#### Data for this task ####
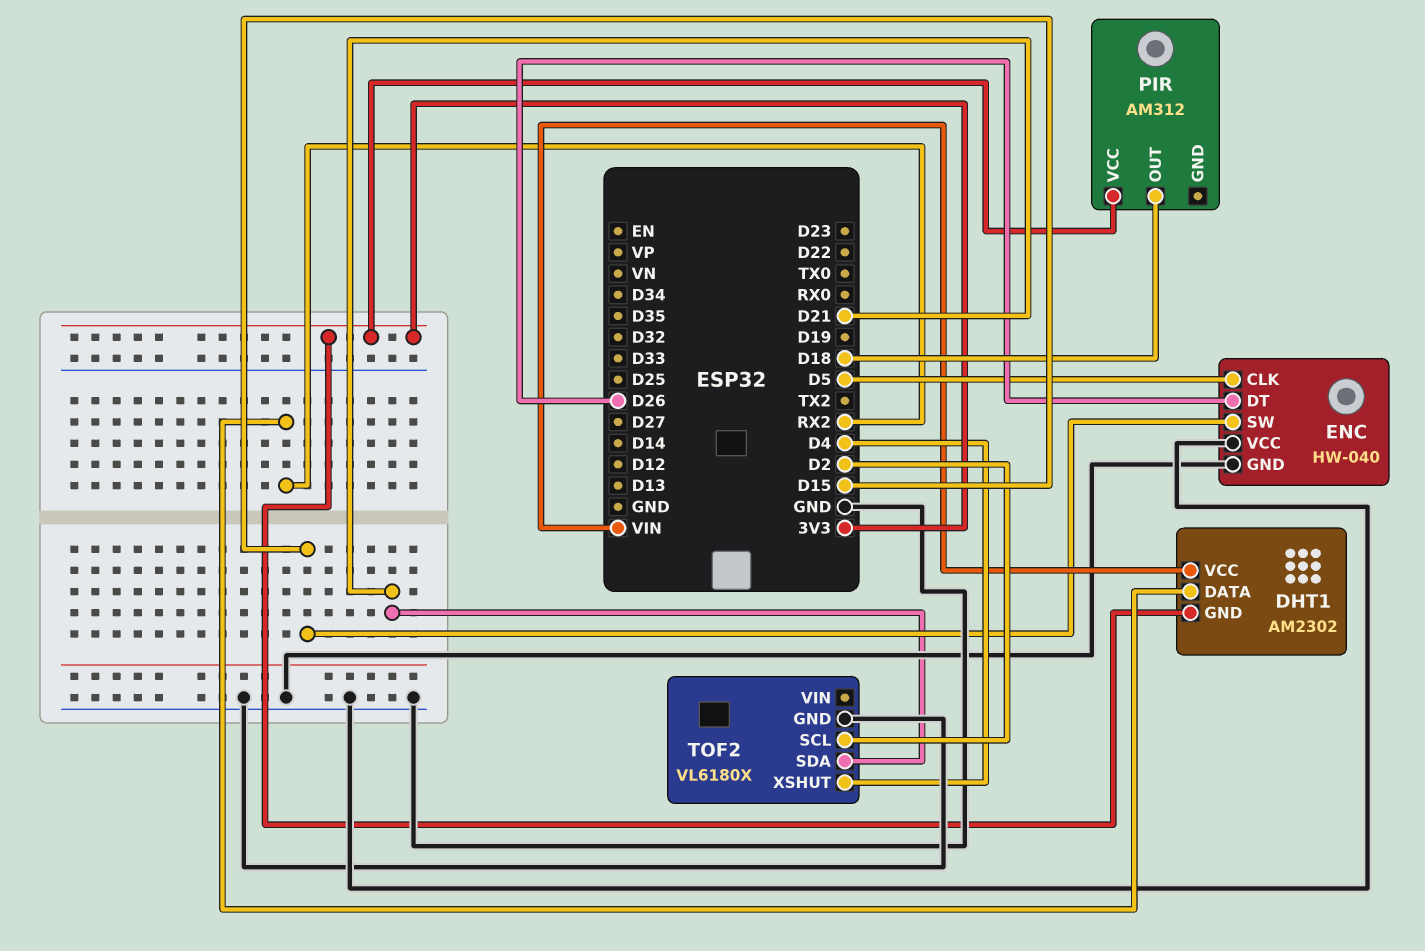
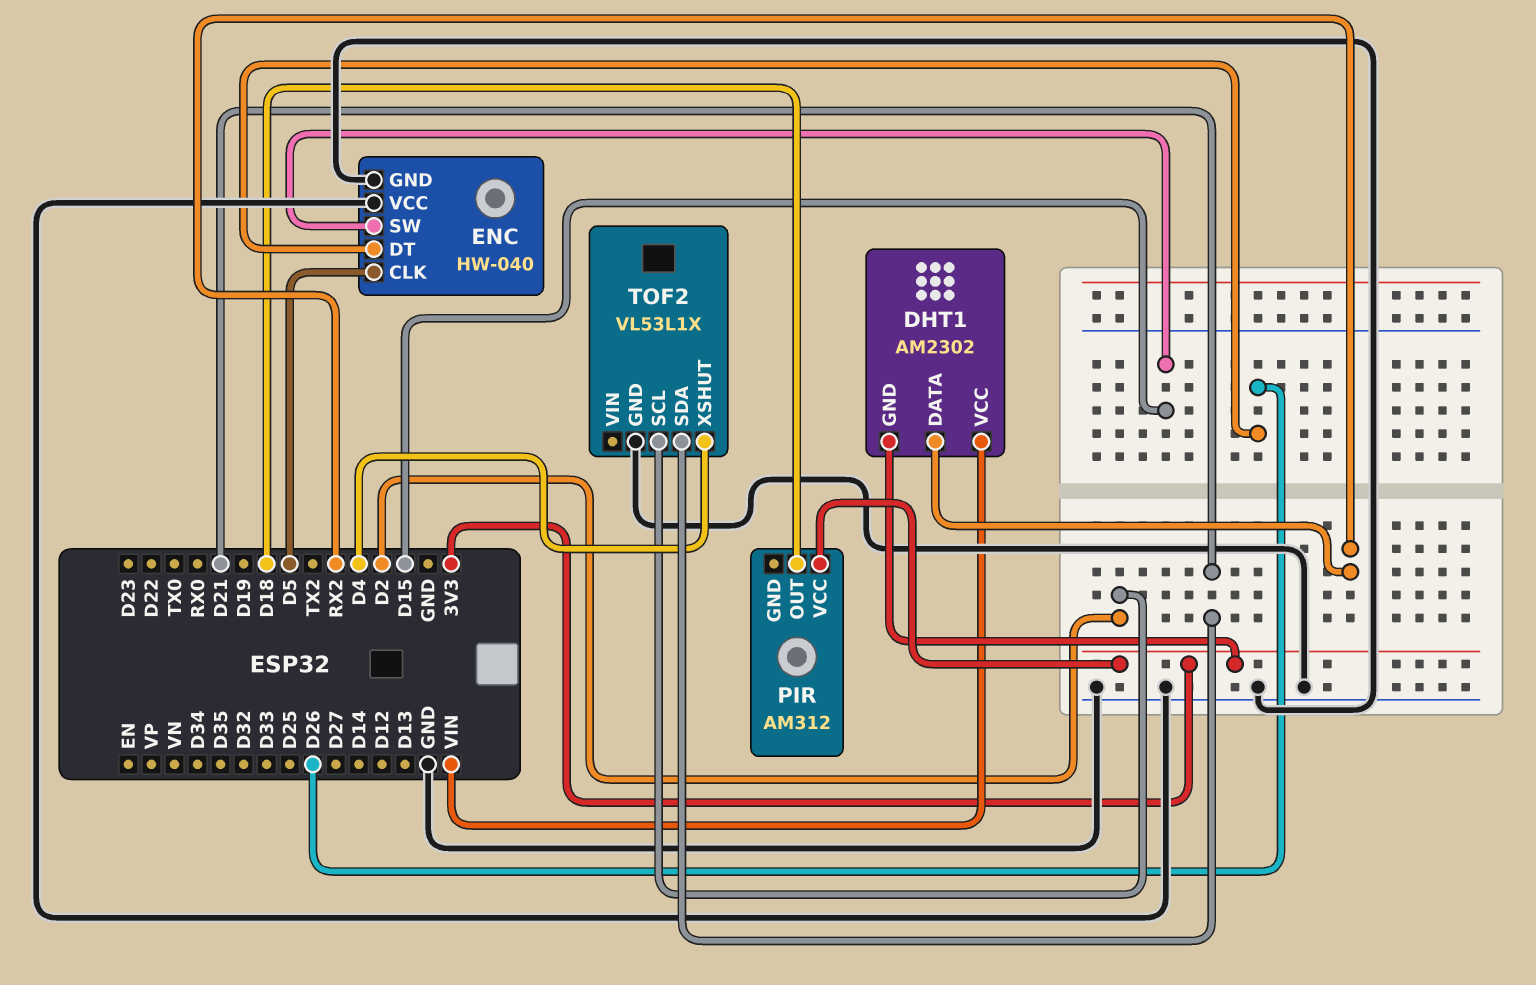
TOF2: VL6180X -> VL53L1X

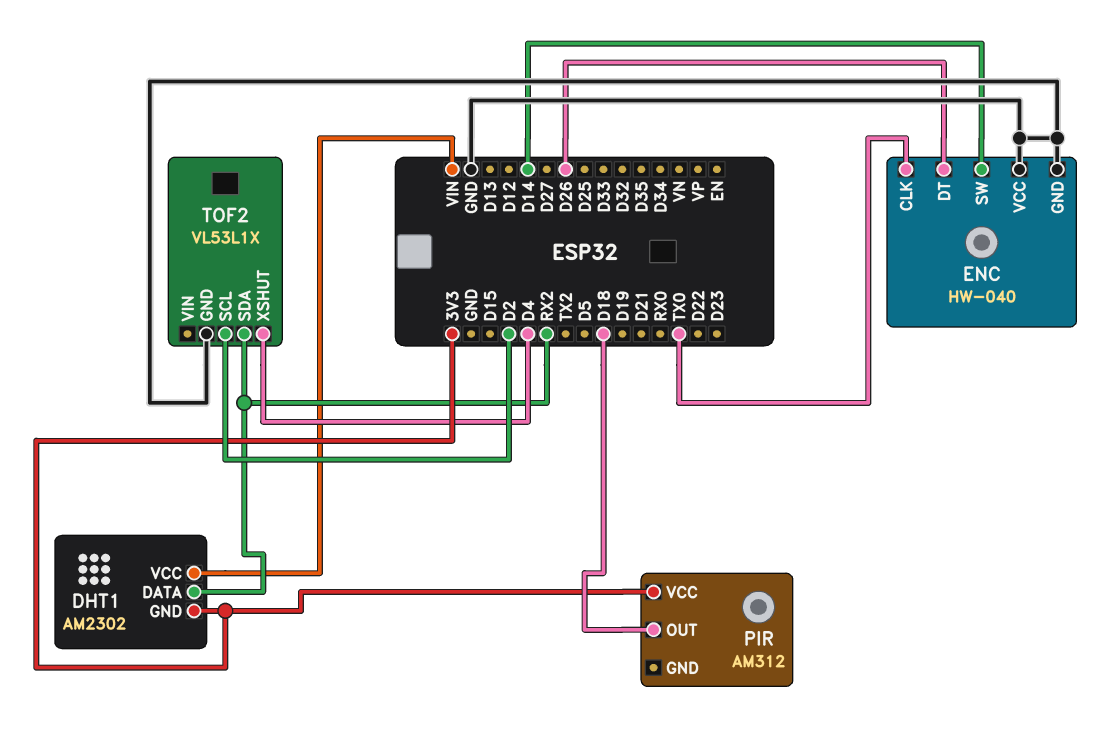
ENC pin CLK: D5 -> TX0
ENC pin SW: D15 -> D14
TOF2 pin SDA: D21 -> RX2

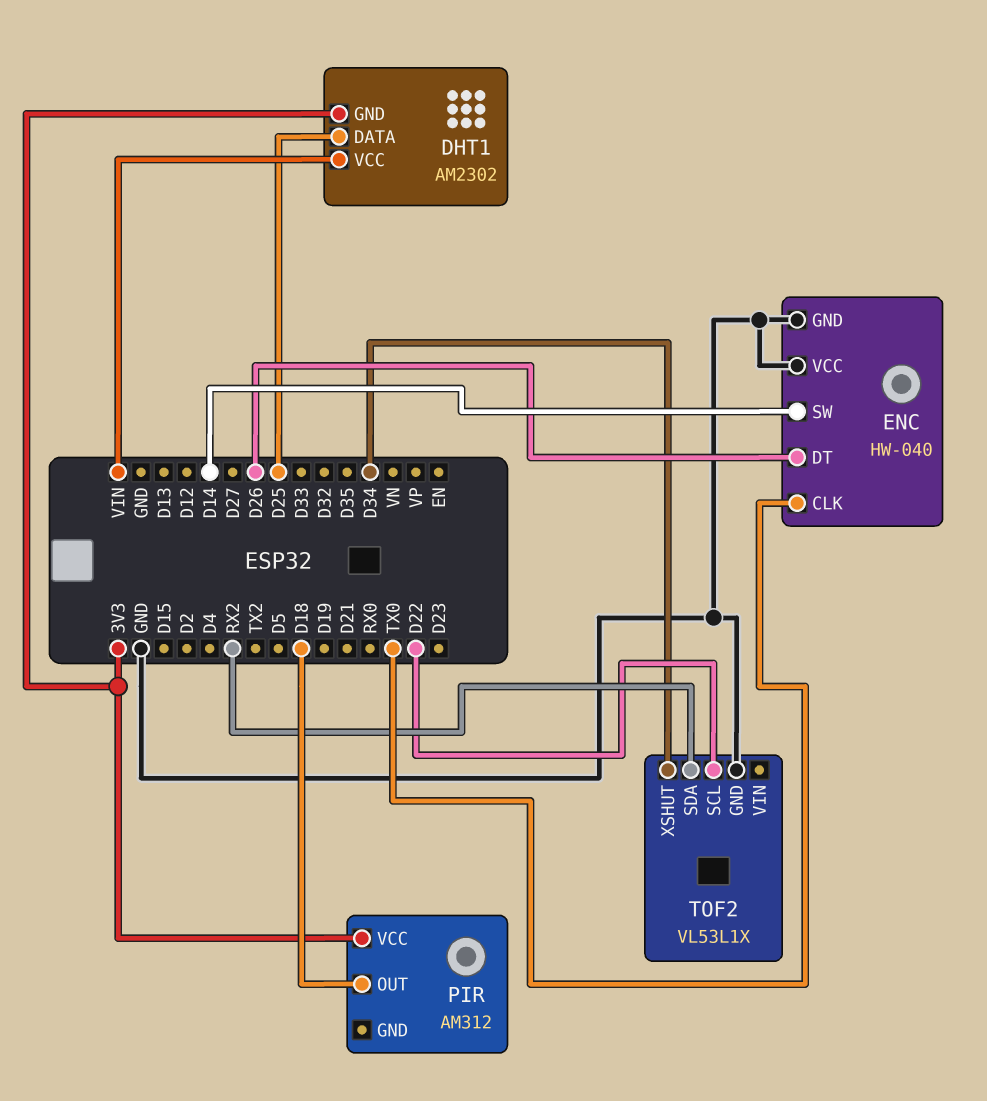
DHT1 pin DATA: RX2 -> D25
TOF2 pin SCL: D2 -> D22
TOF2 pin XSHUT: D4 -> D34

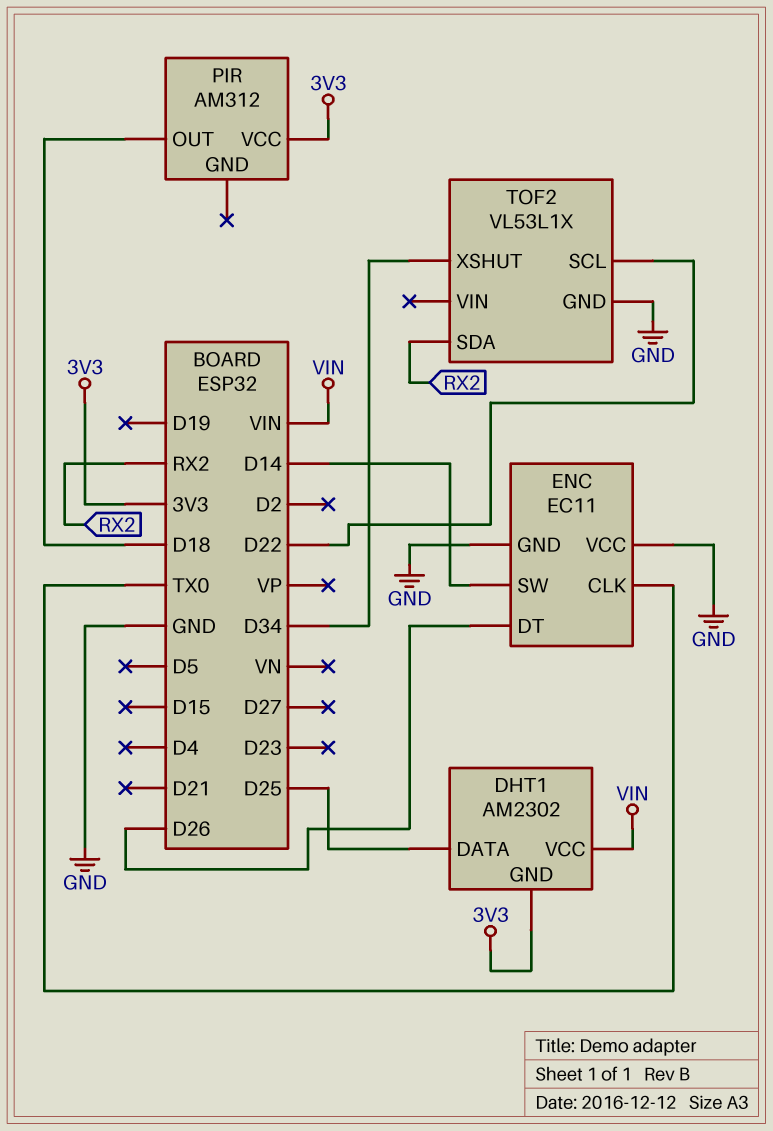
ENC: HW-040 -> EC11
####
**Task to complete:** Wording must stay exact. Give again the lines from the line with "ENC pin CLK: D5 -> TX0" through the last line of the listing, both ends included, without pictures.

**Answer for the task:**
ENC pin CLK: D5 -> TX0
ENC pin SW: D15 -> D14
TOF2 pin SDA: D21 -> RX2

DHT1 pin DATA: RX2 -> D25
TOF2 pin SCL: D2 -> D22
TOF2 pin XSHUT: D4 -> D34

ENC: HW-040 -> EC11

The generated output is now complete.